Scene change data
- Opening Delimiter -

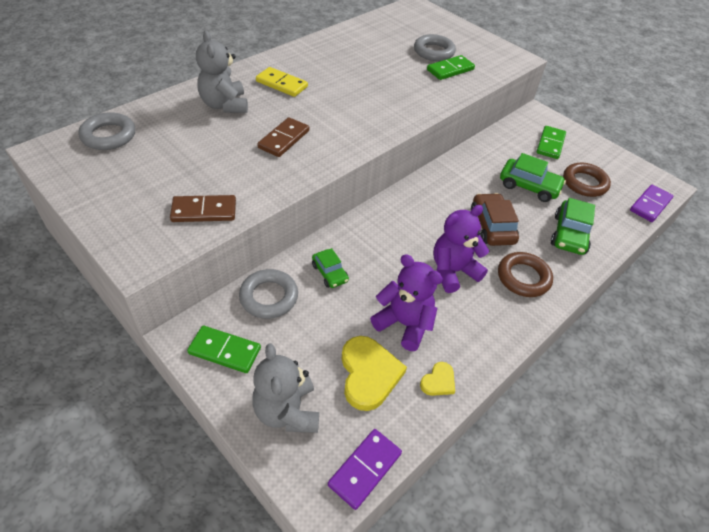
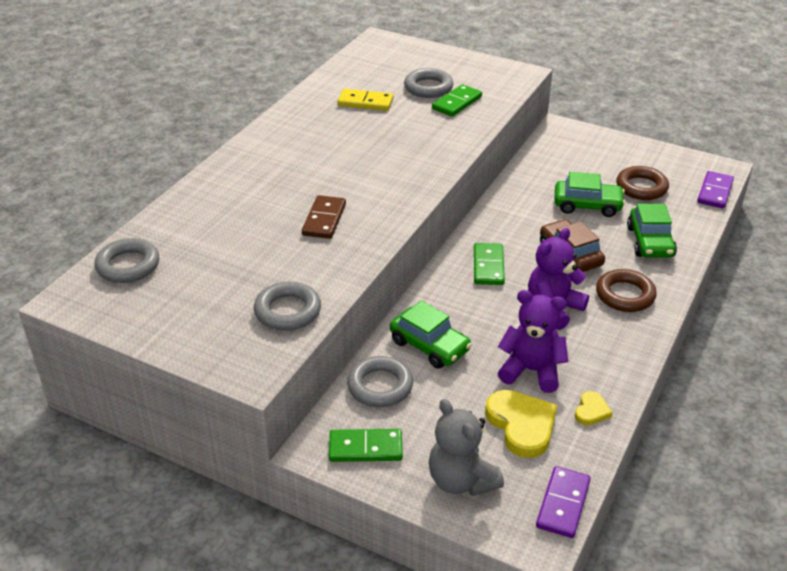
camera: 15 degrees left, 10 degrees down
(204, 211) = (288, 311): brown domino -> grey ring
(225, 105) = (235, 201): grey teddy bear -> none
(281, 84) = (284, 163): yellow domino -> yellow domino (365, 102)
(330, 273) = (429, 346): green car -> green car, size x1.61
(550, 144) = (588, 156): green domino -> green domino (488, 266)

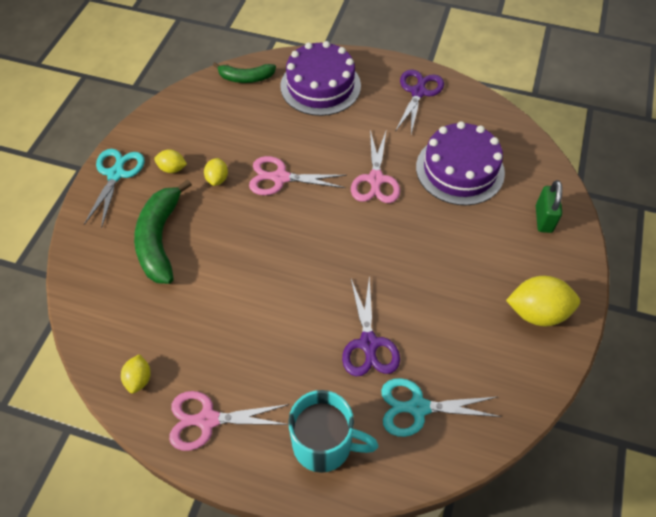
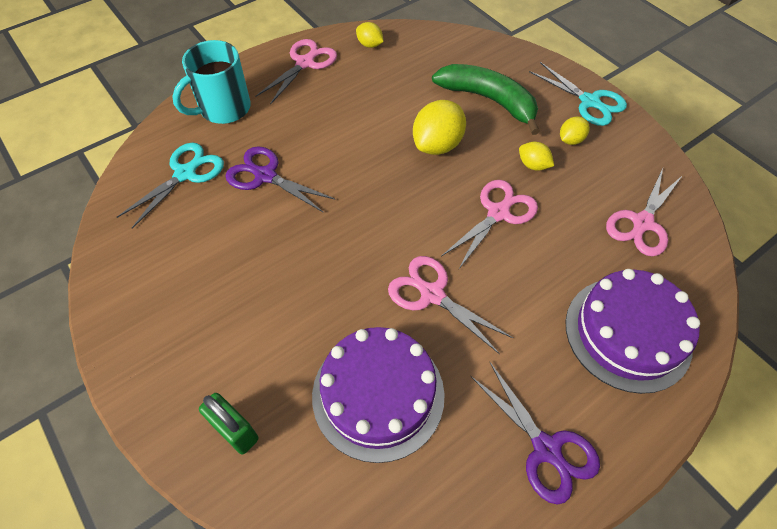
camera: 125 degrees right, 0 degrees up
(228, 105) = (642, 223): none -> pink scissors
(246, 78) = (685, 262): green banana -> none
(537, 312) = (156, 323): yellow lemon -> yellow lemon (437, 145)

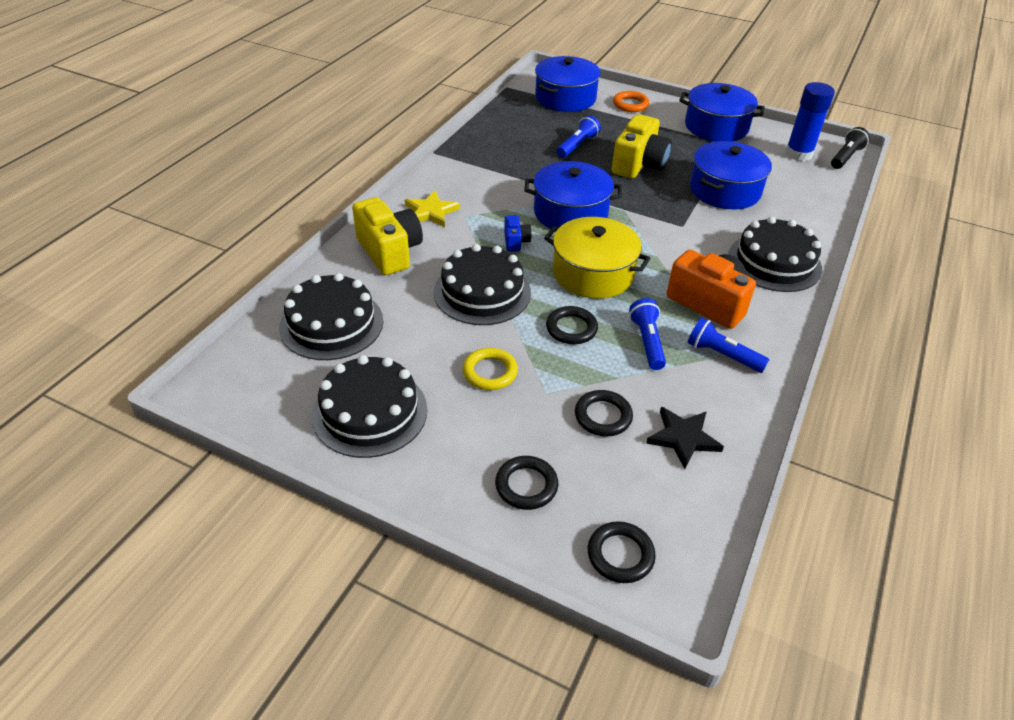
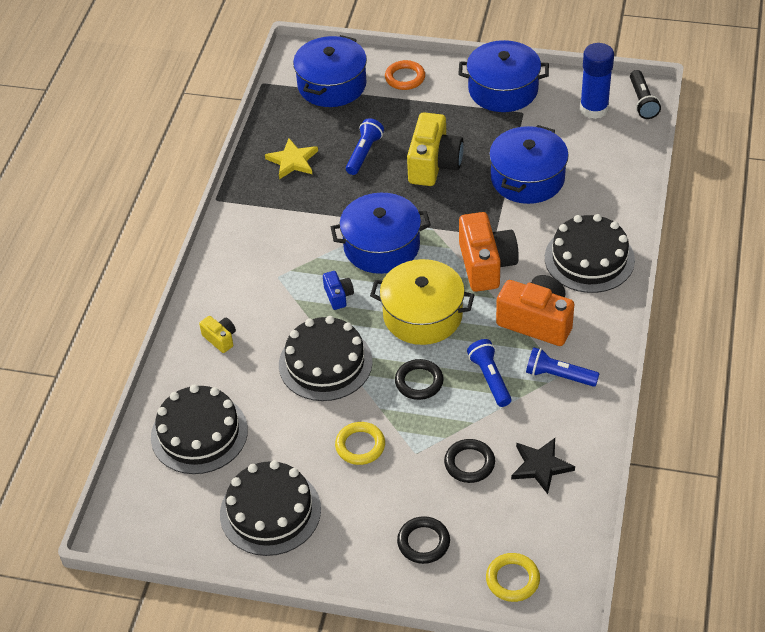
camera: 10 degrees left, 5 degrees up
(389, 251) = (220, 339): yellow camera -> yellow camera, size x0.49
(431, 212) = (242, 280): yellow star -> yellow star (293, 161)
(620, 555) = (512, 579): black ring -> yellow ring
(668, 246) = (486, 265): none -> orange camera
(846, 157) = (642, 101): black flashlight -> black flashlight turned 150 degrees clockwise

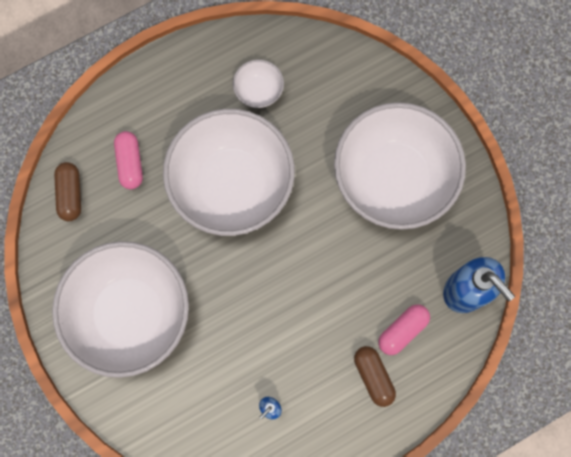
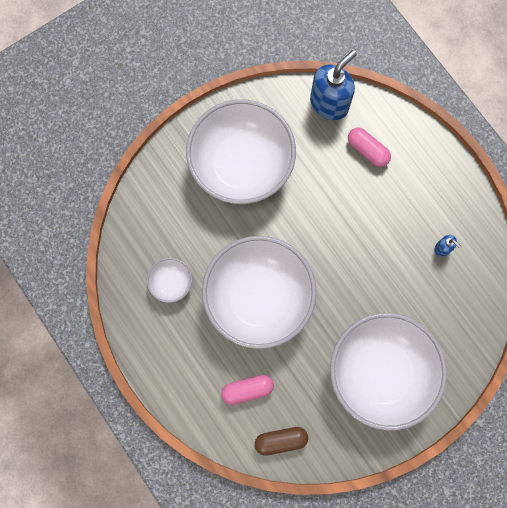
camera: 95 degrees left, 0 degrees up
(373, 376) = (407, 170): brown capsule -> none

- Closing Delimiter -

> _Description of the task_: Please show all lines from the entries that contain the word "size".

> _Solution to this task_:
(330, 273) = (429, 346): green car -> green car, size x1.61
(389, 251) = (220, 339): yellow camera -> yellow camera, size x0.49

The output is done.